GIVEN EXERCISE → Can you copy every one of the records below word for word, changing nothing?
::::
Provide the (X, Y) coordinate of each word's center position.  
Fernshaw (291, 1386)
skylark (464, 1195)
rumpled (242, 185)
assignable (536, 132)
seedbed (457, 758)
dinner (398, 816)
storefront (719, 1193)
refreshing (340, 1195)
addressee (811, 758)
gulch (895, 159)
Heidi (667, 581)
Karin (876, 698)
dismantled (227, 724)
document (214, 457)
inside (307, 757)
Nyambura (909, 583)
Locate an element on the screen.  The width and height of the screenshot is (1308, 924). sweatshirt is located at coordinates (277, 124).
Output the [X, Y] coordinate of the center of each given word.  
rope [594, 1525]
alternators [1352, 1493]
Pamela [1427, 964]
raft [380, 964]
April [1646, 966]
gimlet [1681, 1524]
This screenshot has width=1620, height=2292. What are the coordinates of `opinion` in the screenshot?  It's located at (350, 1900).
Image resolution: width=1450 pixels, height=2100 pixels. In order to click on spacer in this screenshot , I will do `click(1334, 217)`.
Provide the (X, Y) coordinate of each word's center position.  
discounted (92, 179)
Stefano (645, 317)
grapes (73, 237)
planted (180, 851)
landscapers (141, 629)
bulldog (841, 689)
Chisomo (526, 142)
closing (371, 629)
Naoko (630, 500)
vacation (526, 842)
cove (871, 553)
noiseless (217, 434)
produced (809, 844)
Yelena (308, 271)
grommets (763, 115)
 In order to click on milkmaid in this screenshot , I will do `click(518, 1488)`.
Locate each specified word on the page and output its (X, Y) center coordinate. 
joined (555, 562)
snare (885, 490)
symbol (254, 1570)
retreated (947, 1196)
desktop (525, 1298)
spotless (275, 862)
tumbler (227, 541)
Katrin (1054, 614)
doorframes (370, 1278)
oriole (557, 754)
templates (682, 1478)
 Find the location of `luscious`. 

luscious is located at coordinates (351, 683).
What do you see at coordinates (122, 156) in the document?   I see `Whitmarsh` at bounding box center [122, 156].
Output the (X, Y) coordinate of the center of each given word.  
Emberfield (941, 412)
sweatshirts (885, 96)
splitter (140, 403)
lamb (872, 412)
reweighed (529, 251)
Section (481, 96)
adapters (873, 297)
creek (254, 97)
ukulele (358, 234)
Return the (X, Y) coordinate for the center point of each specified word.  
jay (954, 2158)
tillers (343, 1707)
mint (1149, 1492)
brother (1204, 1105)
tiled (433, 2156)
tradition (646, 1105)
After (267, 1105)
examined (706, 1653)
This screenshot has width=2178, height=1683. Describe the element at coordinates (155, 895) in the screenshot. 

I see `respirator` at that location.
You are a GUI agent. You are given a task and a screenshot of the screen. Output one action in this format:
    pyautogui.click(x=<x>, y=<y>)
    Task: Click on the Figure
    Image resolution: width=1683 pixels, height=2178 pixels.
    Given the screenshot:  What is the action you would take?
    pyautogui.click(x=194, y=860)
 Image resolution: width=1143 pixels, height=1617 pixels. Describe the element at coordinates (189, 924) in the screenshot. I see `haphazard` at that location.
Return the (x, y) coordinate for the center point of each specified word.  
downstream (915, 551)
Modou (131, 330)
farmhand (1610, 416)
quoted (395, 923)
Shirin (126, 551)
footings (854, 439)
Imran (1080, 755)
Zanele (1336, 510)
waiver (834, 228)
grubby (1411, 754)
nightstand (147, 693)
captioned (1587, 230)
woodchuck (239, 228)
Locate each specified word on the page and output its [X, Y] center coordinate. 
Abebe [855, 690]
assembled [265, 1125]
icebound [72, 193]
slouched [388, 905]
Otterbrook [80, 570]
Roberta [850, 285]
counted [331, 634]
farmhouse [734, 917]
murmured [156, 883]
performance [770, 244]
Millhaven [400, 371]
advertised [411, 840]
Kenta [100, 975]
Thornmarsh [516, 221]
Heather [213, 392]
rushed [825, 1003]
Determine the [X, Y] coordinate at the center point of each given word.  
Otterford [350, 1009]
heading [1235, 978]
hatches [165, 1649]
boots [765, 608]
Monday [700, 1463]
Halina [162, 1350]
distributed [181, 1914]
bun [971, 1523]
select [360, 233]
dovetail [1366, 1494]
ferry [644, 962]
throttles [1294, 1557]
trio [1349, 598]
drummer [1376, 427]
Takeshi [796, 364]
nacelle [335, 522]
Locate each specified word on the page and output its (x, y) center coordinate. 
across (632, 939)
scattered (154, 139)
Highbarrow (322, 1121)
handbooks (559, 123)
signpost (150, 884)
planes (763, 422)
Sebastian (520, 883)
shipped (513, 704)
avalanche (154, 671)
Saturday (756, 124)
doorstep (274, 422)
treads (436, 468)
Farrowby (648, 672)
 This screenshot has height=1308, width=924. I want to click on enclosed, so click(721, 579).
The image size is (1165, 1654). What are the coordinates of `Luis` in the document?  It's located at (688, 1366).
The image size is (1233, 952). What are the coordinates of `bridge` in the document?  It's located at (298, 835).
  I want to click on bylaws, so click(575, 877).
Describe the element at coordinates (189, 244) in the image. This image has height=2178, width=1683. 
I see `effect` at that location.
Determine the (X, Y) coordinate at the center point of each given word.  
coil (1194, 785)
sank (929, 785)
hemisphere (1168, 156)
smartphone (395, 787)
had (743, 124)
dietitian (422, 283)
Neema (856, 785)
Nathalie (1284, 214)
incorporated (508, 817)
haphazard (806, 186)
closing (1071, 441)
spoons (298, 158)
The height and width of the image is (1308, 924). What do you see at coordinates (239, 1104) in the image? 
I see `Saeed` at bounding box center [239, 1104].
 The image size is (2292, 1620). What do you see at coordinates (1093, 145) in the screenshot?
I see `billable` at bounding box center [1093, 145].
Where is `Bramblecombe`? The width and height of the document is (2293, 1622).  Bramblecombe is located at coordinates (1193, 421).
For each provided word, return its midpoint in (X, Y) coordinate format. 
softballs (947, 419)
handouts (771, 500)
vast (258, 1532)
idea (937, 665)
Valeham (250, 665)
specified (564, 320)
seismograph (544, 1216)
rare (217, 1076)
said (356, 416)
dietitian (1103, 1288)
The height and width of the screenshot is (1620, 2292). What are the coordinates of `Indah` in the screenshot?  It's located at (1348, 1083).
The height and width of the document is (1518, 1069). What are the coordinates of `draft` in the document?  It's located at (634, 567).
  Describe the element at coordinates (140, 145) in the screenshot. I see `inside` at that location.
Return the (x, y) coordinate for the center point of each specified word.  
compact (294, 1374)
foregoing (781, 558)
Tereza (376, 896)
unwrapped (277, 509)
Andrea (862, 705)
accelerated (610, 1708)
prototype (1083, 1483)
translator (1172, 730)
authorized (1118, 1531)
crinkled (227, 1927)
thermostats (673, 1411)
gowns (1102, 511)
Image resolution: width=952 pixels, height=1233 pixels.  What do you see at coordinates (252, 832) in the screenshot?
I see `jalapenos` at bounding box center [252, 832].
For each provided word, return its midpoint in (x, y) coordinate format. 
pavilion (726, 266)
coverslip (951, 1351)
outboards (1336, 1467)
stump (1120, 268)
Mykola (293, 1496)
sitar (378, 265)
::::
CORRECT RESULT →
Provide the (X, Y) coordinate of each word's center position.  
Fernshaw (291, 1386)
skylark (464, 1195)
rumpled (242, 185)
assignable (536, 132)
seedbed (457, 758)
dinner (398, 816)
storefront (719, 1193)
refreshing (340, 1195)
addressee (811, 758)
gulch (895, 159)
Heidi (667, 581)
Karin (876, 698)
dismantled (227, 724)
document (214, 457)
inside (307, 757)
Nyambura (909, 583)
Locate an element on the screen.  The width and height of the screenshot is (1308, 924). sweatshirt is located at coordinates (277, 124).
Output the [X, Y] coordinate of the center of each given word.  
rope [594, 1525]
alternators [1352, 1493]
Pamela [1427, 964]
raft [380, 964]
April [1646, 966]
gimlet [1681, 1524]
This screenshot has width=1620, height=2292. What are the coordinates of `opinion` in the screenshot?  It's located at (350, 1900).
Image resolution: width=1450 pixels, height=2100 pixels. In order to click on spacer in this screenshot , I will do `click(1334, 217)`.
Provide the (X, Y) coordinate of each word's center position.  
discounted (92, 179)
Stefano (645, 317)
grapes (73, 237)
planted (180, 851)
landscapers (141, 629)
bulldog (841, 689)
Chisomo (526, 142)
closing (371, 629)
Naoko (630, 500)
vacation (526, 842)
cove (871, 553)
noiseless (217, 434)
produced (809, 844)
Yelena (308, 271)
grommets (763, 115)
 In order to click on milkmaid in this screenshot , I will do `click(518, 1488)`.
Locate each specified word on the page and output its (X, Y) center coordinate. 
joined (555, 562)
snare (885, 490)
symbol (254, 1570)
retreated (947, 1196)
desktop (525, 1298)
spotless (275, 862)
tumbler (227, 541)
Katrin (1054, 614)
doorframes (370, 1278)
oriole (557, 754)
templates (682, 1478)
 Find the location of `luscious`. 

luscious is located at coordinates (351, 683).
What do you see at coordinates (122, 156) in the document?   I see `Whitmarsh` at bounding box center [122, 156].
Output the (X, Y) coordinate of the center of each given word.  
Emberfield (941, 412)
sweatshirts (885, 96)
splitter (140, 403)
lamb (872, 412)
reweighed (529, 251)
Section (481, 96)
adapters (873, 297)
creek (254, 97)
ukulele (358, 234)
Return the (X, Y) coordinate for the center point of each specified word.  
jay (954, 2158)
tillers (343, 1707)
mint (1149, 1492)
brother (1204, 1105)
tiled (433, 2156)
tradition (646, 1105)
After (267, 1105)
examined (706, 1653)
This screenshot has width=2178, height=1683. Describe the element at coordinates (155, 895) in the screenshot. 

I see `respirator` at that location.
You are a GUI agent. You are given a task and a screenshot of the screen. Output one action in this format:
    pyautogui.click(x=<x>, y=<y>)
    Task: Click on the Figure
    Image resolution: width=1683 pixels, height=2178 pixels.
    Given the screenshot:  What is the action you would take?
    pyautogui.click(x=194, y=860)
 Image resolution: width=1143 pixels, height=1617 pixels. Describe the element at coordinates (189, 924) in the screenshot. I see `haphazard` at that location.
Return the (x, y) coordinate for the center point of each specified word.  
downstream (915, 551)
Modou (131, 330)
farmhand (1610, 416)
quoted (395, 923)
Shirin (126, 551)
footings (854, 439)
Imran (1080, 755)
Zanele (1336, 510)
waiver (834, 228)
grubby (1411, 754)
nightstand (147, 693)
captioned (1587, 230)
woodchuck (239, 228)
Locate each specified word on the page and output its [X, Y] center coordinate. 
Abebe [855, 690]
assembled [265, 1125]
icebound [72, 193]
slouched [388, 905]
Otterbrook [80, 570]
Roberta [850, 285]
counted [331, 634]
farmhouse [734, 917]
murmured [156, 883]
performance [770, 244]
Millhaven [400, 371]
advertised [411, 840]
Kenta [100, 975]
Thornmarsh [516, 221]
Heather [213, 392]
rushed [825, 1003]
Determine the [X, Y] coordinate at the center point of each given word.  
Otterford [350, 1009]
heading [1235, 978]
hatches [165, 1649]
boots [765, 608]
Monday [700, 1463]
Halina [162, 1350]
distributed [181, 1914]
bun [971, 1523]
select [360, 233]
dovetail [1366, 1494]
ferry [644, 962]
throttles [1294, 1557]
trio [1349, 598]
drummer [1376, 427]
Takeshi [796, 364]
nacelle [335, 522]
Locate each specified word on the page and output its (x, y) center coordinate. 
across (632, 939)
scattered (154, 139)
Highbarrow (322, 1121)
handbooks (559, 123)
signpost (150, 884)
planes (763, 422)
Sebastian (520, 883)
shipped (513, 704)
avalanche (154, 671)
Saturday (756, 124)
doorstep (274, 422)
treads (436, 468)
Farrowby (648, 672)
 This screenshot has height=1308, width=924. I want to click on enclosed, so click(721, 579).
The image size is (1165, 1654). What are the coordinates of `Luis` in the document?  It's located at (688, 1366).
The image size is (1233, 952). What are the coordinates of `bridge` in the document?  It's located at (298, 835).
  I want to click on bylaws, so click(575, 877).
Describe the element at coordinates (189, 244) in the image. This image has height=2178, width=1683. 
I see `effect` at that location.
Determine the (X, Y) coordinate at the center point of each given word.  
coil (1194, 785)
sank (929, 785)
hemisphere (1168, 156)
smartphone (395, 787)
had (743, 124)
dietitian (422, 283)
Neema (856, 785)
Nathalie (1284, 214)
incorporated (508, 817)
haphazard (806, 186)
closing (1071, 441)
spoons (298, 158)
The height and width of the image is (1308, 924). What do you see at coordinates (239, 1104) in the image? 
I see `Saeed` at bounding box center [239, 1104].
 The image size is (2292, 1620). What do you see at coordinates (1093, 145) in the screenshot?
I see `billable` at bounding box center [1093, 145].
Where is `Bramblecombe`? The width and height of the document is (2293, 1622).  Bramblecombe is located at coordinates (1193, 421).
For each provided word, return its midpoint in (X, Y) coordinate format. 
softballs (947, 419)
handouts (771, 500)
vast (258, 1532)
idea (937, 665)
Valeham (250, 665)
specified (564, 320)
seismograph (544, 1216)
rare (217, 1076)
said (356, 416)
dietitian (1103, 1288)
The height and width of the screenshot is (1620, 2292). What are the coordinates of `Indah` in the screenshot?  It's located at (1348, 1083).
The height and width of the document is (1518, 1069). What are the coordinates of `draft` in the document?  It's located at (634, 567).
  Describe the element at coordinates (140, 145) in the screenshot. I see `inside` at that location.
Return the (x, y) coordinate for the center point of each specified word.  
compact (294, 1374)
foregoing (781, 558)
Tereza (376, 896)
unwrapped (277, 509)
Andrea (862, 705)
accelerated (610, 1708)
prototype (1083, 1483)
translator (1172, 730)
authorized (1118, 1531)
crinkled (227, 1927)
thermostats (673, 1411)
gowns (1102, 511)
Image resolution: width=952 pixels, height=1233 pixels.  What do you see at coordinates (252, 832) in the screenshot?
I see `jalapenos` at bounding box center [252, 832].
For each provided word, return its midpoint in (x, y) coordinate format. 
pavilion (726, 266)
coverslip (951, 1351)
outboards (1336, 1467)
stump (1120, 268)
Mykola (293, 1496)
sitar (378, 265)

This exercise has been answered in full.